§ Activity
Print the entries exactly; no image belongs in the copy.

+++ Provided records +++

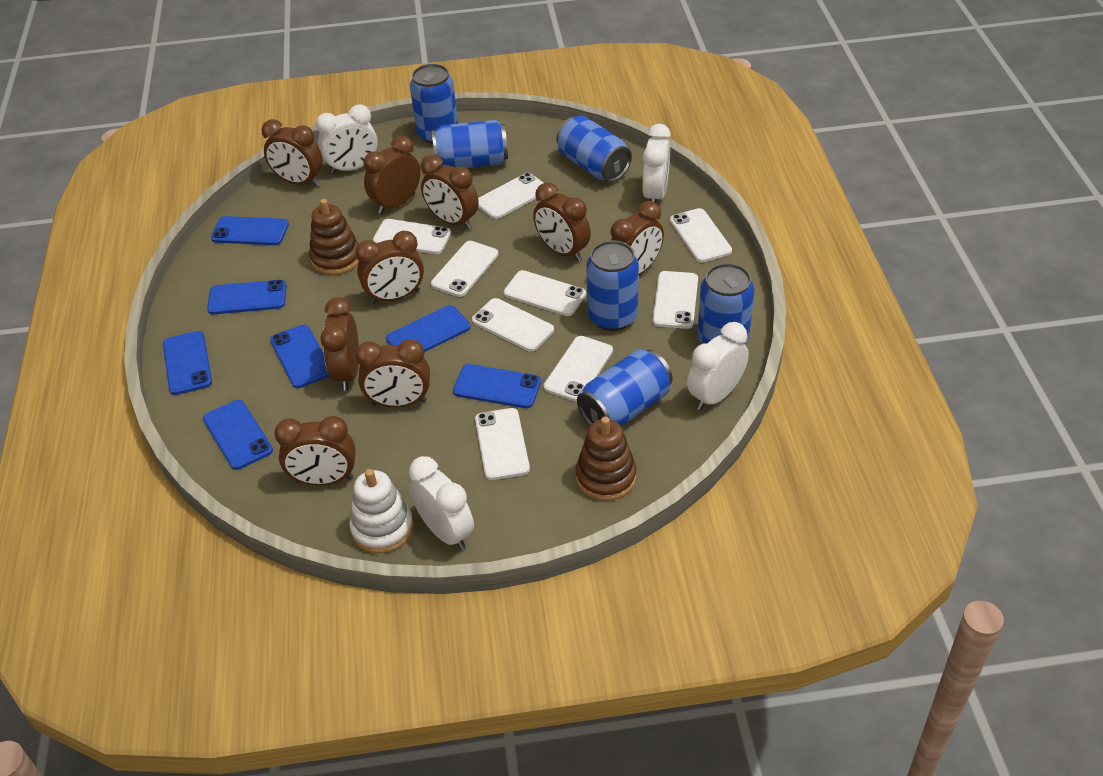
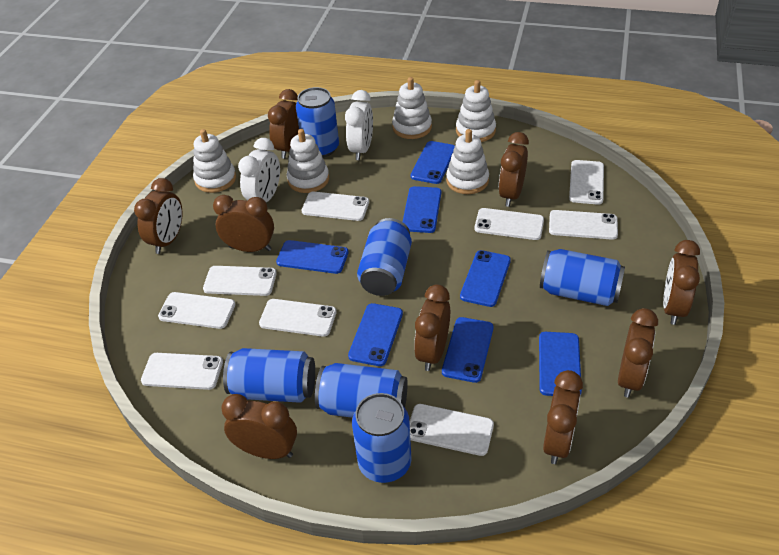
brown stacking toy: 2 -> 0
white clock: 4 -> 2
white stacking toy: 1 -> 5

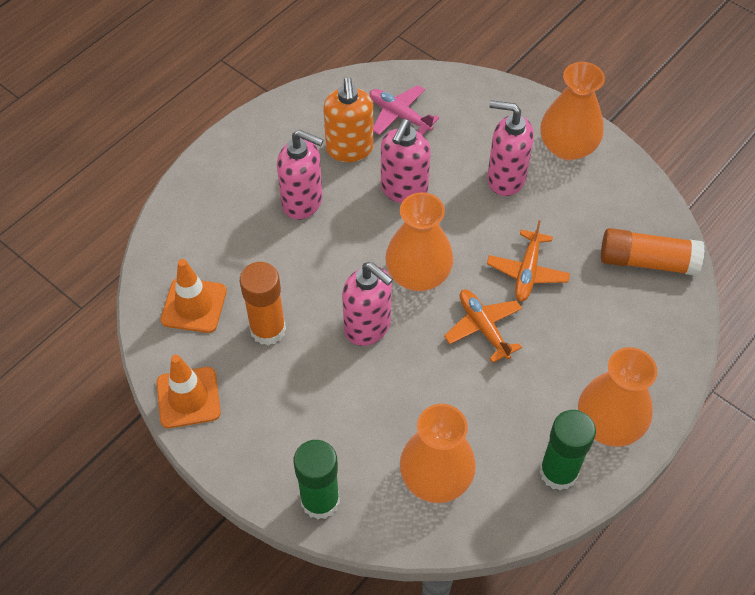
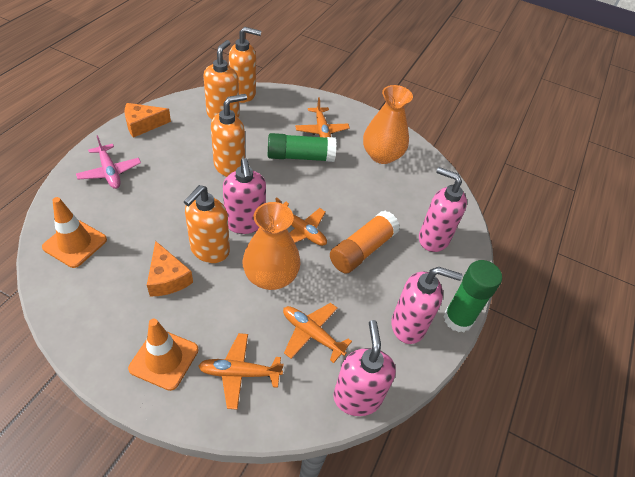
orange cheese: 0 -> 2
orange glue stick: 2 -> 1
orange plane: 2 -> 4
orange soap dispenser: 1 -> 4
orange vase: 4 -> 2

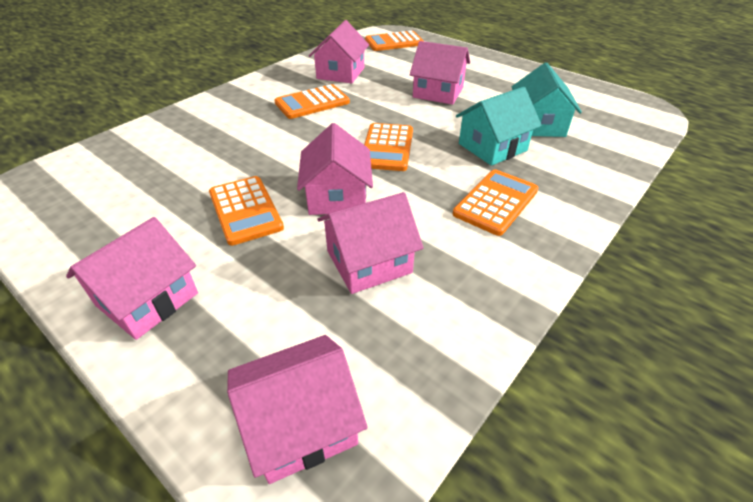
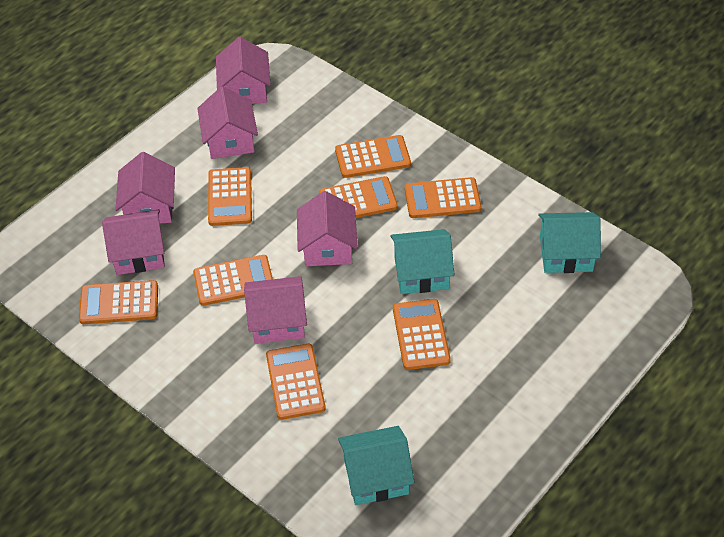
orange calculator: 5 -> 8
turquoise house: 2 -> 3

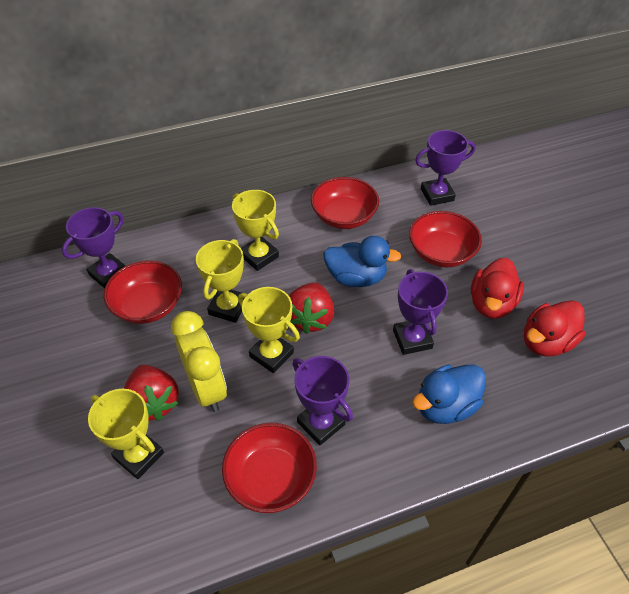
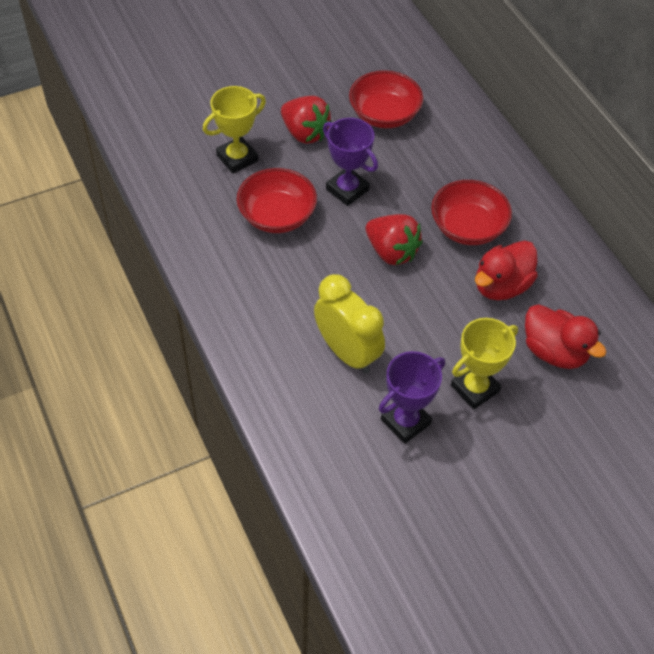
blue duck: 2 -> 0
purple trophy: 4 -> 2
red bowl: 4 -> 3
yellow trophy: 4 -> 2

+++

§ Response
brown stacking toy: 2 -> 0
white clock: 4 -> 2
white stacking toy: 1 -> 5

orange cheese: 0 -> 2
orange glue stick: 2 -> 1
orange plane: 2 -> 4
orange soap dispenser: 1 -> 4
orange vase: 4 -> 2

orange calculator: 5 -> 8
turquoise house: 2 -> 3

blue duck: 2 -> 0
purple trophy: 4 -> 2
red bowl: 4 -> 3
yellow trophy: 4 -> 2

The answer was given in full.